Available data section start

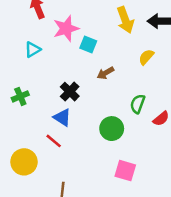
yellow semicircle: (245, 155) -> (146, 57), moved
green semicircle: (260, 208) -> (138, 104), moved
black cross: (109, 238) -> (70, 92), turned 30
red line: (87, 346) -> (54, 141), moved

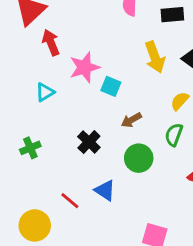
green semicircle: (138, 104) -> (174, 135), moved
blue triangle: (62, 117) -> (105, 190), moved
green circle: (112, 129) -> (139, 158), moved

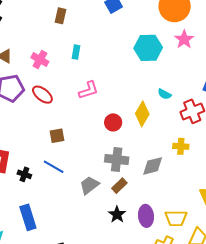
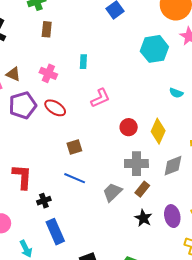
brown rectangle: (60, 16) -> (47, 29), moved
yellow diamond: (142, 114) -> (158, 131), moved
black cross: (24, 174) -> (44, 201), moved, turned -32

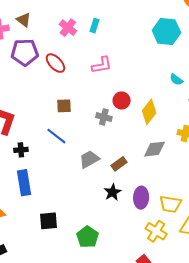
pink cross: (48, 73) -> (68, 28), moved
gray cross: (136, 164) -> (104, 117), moved, size x0.7

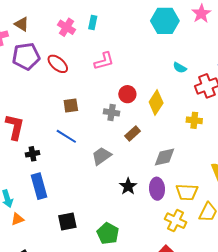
gray diamond: (155, 149) -> (165, 157), moved
brown rectangle: (119, 164) -> (133, 133), moved

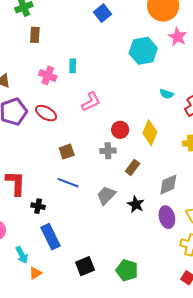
black cross: (33, 154) -> (38, 206), turned 32
black star: (128, 186) -> (136, 204), moved

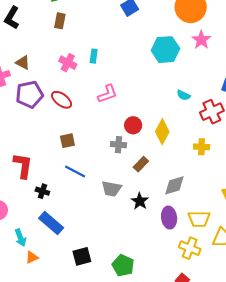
brown square: (67, 152) -> (67, 141), moved
gray trapezoid: (106, 195) -> (111, 189), turned -130
blue rectangle: (50, 237) -> (51, 223), turned -30

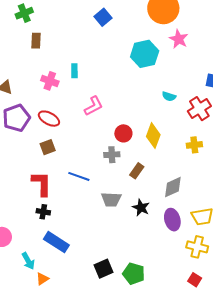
brown square: (67, 141) -> (48, 147), moved
red L-shape: (23, 166) -> (42, 184), moved
blue line: (75, 172) -> (79, 176), moved
black square: (82, 256) -> (103, 269), moved

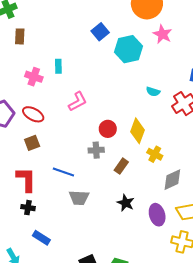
blue square: (103, 17) -> (100, 32), moved
yellow cross: (194, 145) -> (155, 154), moved, turned 35
gray diamond: (173, 187) -> (172, 180), moved
gray trapezoid: (111, 199) -> (79, 198), moved
blue rectangle: (56, 242) -> (41, 238), size x0.7

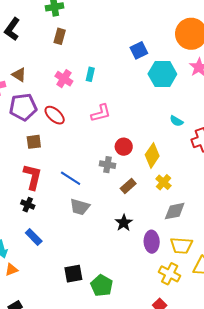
brown square: (32, 143) -> (34, 142), moved

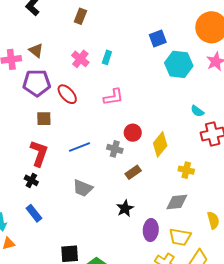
cyan semicircle: (176, 121) -> (197, 111), moved
blue line: (71, 178) -> (80, 147), moved, turned -60
yellow cross: (163, 182) -> (186, 170), moved, turned -35

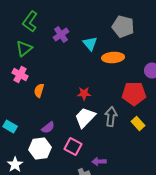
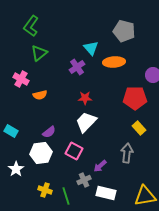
purple cross: (61, 35) -> (77, 67), moved
green triangle: (24, 49) -> (39, 53), moved
orange semicircle: (39, 91) -> (40, 95), turned -120
gray arrow: (111, 117) -> (127, 153), moved
purple arrow: (99, 162) -> (100, 166), turned -40

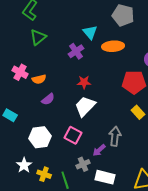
pink cross: (21, 79) -> (20, 72), moved
purple semicircle: (49, 132) -> (48, 99), moved
gray arrow: (127, 153) -> (115, 136), moved
white star: (16, 169) -> (24, 165), moved

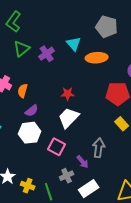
purple cross: (76, 51) -> (47, 54), moved
orange semicircle: (39, 79) -> (23, 91), turned 120
white hexagon: (40, 137) -> (30, 133), moved
purple arrow: (99, 150) -> (83, 162), turned -88
white rectangle: (105, 177) -> (89, 189), turned -48

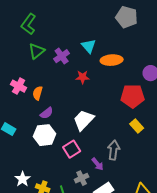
gray pentagon: (107, 27) -> (127, 17), moved
red star: (68, 94) -> (83, 77), moved
pink square: (57, 147) -> (72, 149), turned 30

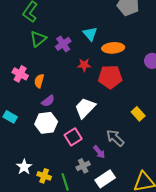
red pentagon: (133, 96) -> (110, 77), moved
gray arrow: (114, 150) -> (115, 138), turned -54

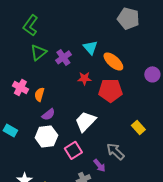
orange ellipse: (113, 48) -> (113, 61), turned 45

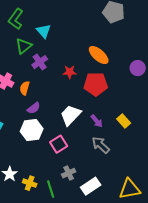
cyan triangle: (90, 47) -> (44, 31), moved
purple cross: (63, 57) -> (40, 62), moved
purple arrow: (99, 165) -> (97, 121), moved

Available data section end

§ Work instructions: A single number is the whole answer: report how many lines in the data above include the word "purple".

§ Result of the exercise: 7